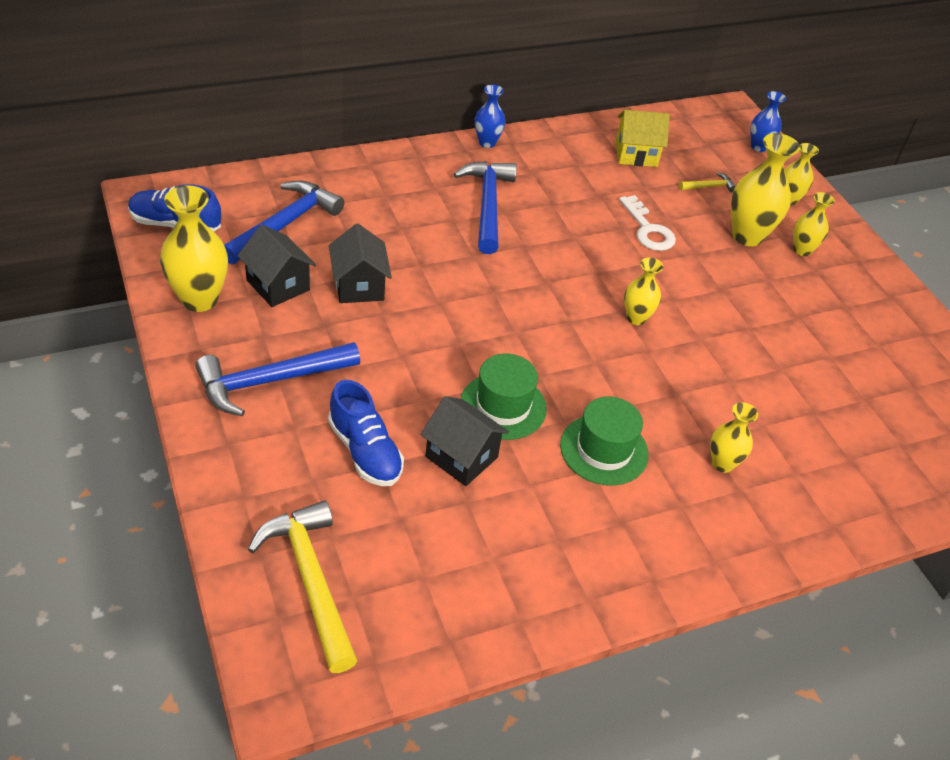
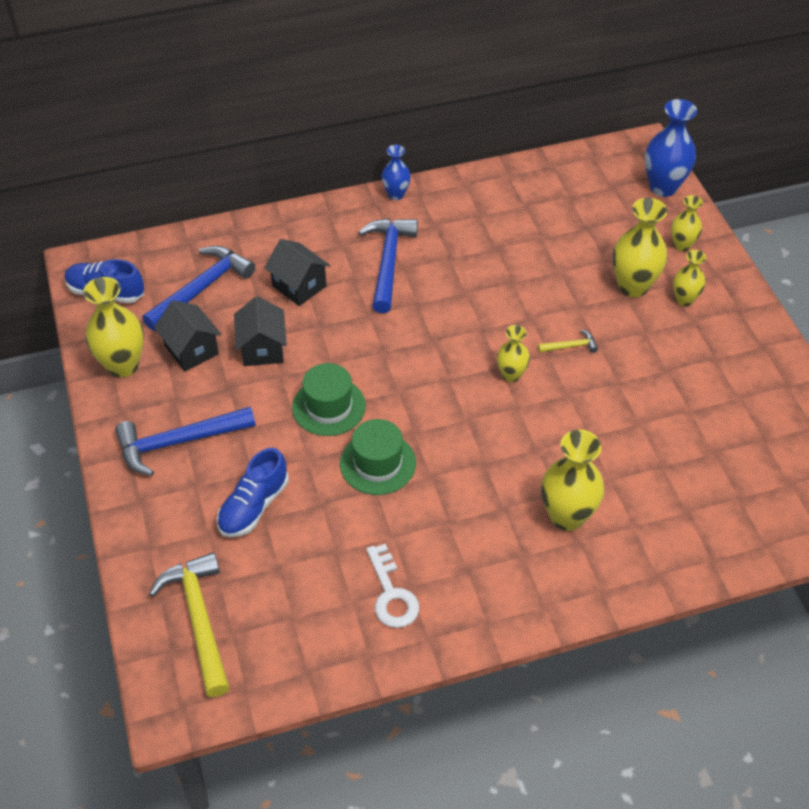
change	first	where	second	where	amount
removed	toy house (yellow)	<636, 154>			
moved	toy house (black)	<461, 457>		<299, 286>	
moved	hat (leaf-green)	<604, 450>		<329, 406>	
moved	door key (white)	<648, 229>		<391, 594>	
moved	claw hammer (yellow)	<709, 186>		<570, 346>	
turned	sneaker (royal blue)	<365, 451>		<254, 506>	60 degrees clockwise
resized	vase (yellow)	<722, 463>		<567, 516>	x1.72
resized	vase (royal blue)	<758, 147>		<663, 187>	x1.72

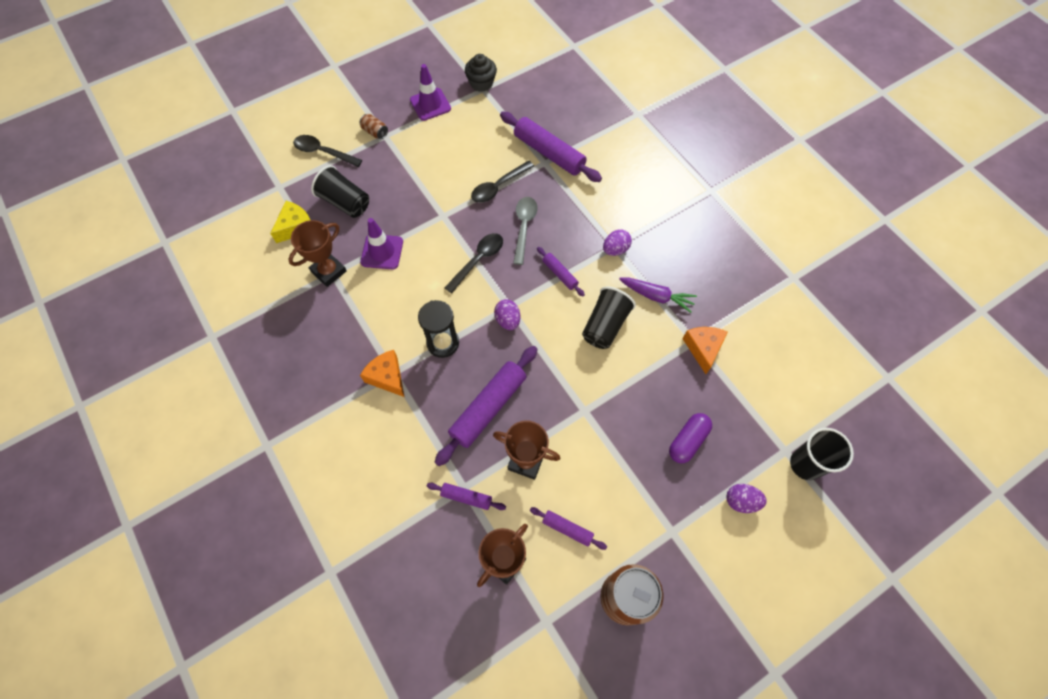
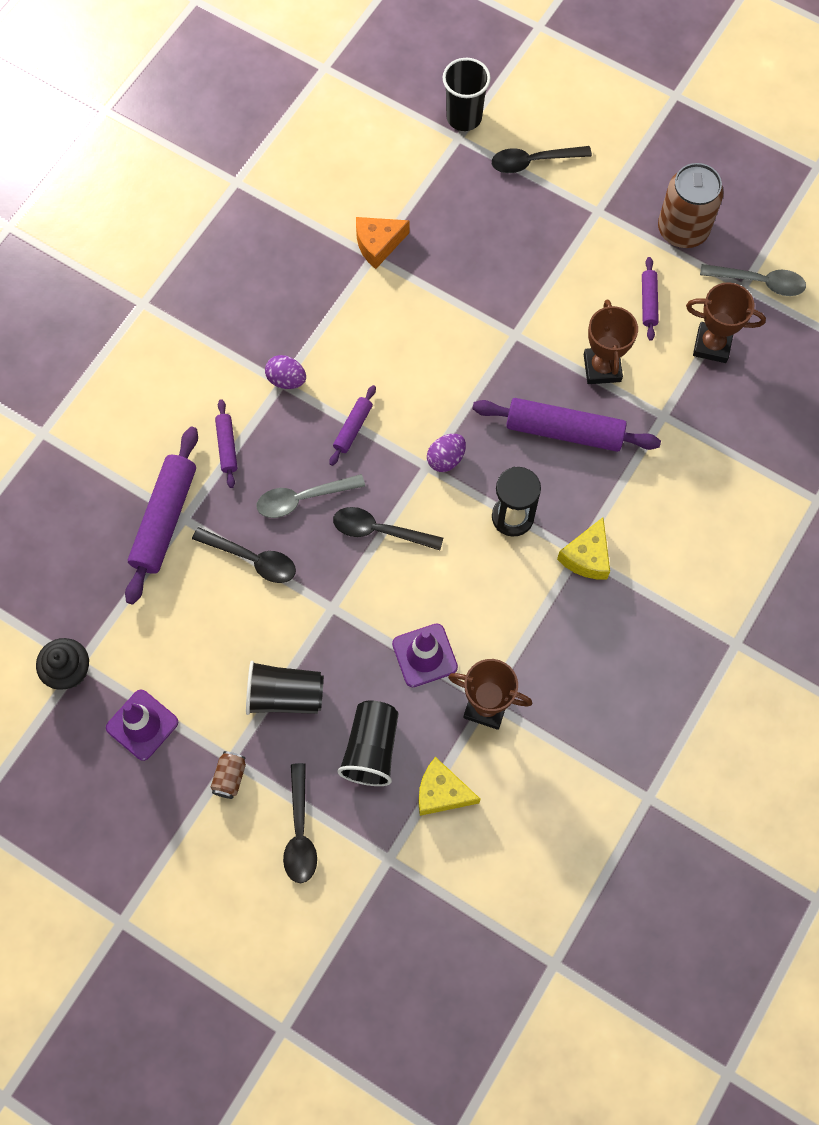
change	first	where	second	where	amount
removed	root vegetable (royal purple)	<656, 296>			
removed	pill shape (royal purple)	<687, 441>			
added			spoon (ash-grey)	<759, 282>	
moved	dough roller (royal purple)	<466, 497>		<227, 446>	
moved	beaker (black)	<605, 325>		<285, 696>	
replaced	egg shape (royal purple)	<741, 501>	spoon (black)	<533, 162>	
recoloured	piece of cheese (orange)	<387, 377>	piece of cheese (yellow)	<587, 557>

○ ○ ○ ○

WORK ORDER: Work through the entries, filtering for the string "house", and copy each line that holds it.

RESULT FOR THIS TASK:
removed	toy house (yellow)	<636, 154>			
moved	toy house (black)	<461, 457>		<299, 286>	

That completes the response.